### [Data under study]
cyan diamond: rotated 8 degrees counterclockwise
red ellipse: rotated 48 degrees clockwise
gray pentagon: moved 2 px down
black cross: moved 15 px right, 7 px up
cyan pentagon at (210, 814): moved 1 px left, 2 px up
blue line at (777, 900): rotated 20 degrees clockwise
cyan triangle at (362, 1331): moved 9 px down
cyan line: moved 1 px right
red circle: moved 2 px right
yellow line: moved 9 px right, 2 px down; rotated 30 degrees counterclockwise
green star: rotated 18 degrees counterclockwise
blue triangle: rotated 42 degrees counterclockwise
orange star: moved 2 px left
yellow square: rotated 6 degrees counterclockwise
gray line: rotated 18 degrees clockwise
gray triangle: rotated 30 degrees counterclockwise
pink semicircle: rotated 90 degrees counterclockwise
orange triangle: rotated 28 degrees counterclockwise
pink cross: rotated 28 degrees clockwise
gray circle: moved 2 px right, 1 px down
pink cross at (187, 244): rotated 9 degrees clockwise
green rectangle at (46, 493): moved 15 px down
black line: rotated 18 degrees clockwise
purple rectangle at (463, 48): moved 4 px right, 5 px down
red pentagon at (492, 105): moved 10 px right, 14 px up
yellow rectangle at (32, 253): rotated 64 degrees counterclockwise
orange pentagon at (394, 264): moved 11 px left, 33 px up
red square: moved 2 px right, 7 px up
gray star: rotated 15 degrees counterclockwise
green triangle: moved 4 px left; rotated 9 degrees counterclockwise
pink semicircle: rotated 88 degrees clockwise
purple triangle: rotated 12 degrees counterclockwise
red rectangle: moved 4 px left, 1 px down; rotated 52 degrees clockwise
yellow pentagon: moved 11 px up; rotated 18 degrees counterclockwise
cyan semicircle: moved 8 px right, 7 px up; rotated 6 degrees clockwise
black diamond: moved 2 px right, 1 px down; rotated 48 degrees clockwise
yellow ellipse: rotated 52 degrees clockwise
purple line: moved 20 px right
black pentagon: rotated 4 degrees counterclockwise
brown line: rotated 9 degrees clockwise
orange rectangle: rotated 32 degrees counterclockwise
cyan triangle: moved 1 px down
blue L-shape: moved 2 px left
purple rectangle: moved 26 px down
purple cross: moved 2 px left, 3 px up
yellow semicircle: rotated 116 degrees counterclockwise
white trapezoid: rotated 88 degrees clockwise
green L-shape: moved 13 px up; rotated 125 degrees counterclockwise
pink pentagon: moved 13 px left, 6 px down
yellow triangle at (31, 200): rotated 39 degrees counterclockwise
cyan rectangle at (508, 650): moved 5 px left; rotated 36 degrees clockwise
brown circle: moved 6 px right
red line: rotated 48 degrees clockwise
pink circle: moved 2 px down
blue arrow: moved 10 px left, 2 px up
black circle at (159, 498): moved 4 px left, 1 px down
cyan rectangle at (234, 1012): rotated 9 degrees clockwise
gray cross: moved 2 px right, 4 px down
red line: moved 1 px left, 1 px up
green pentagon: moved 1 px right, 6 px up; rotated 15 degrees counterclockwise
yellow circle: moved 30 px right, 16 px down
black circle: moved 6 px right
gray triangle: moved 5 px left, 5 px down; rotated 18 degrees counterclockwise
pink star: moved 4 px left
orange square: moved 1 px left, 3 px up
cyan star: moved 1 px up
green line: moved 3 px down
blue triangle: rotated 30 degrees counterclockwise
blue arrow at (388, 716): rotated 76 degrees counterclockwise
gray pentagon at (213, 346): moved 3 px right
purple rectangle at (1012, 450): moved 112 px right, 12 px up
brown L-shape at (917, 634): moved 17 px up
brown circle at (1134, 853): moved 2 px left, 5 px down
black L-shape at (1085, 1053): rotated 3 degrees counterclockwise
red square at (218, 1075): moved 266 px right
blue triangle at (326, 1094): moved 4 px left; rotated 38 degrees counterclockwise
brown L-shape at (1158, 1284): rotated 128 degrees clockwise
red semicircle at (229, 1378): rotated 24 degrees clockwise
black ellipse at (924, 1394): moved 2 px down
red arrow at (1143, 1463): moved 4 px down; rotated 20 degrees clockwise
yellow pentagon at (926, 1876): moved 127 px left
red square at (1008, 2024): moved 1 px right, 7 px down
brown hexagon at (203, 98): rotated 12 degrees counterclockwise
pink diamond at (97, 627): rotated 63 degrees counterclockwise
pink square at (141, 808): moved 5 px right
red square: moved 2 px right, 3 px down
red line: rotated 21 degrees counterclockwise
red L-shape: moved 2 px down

### [Task instructions]
What lines above contain the word "arrow"? Please copy each one.

### [The completed task]
blue arrow: moved 10 px left, 2 px up
blue arrow at (388, 716): rotated 76 degrees counterclockwise
red arrow at (1143, 1463): moved 4 px down; rotated 20 degrees clockwise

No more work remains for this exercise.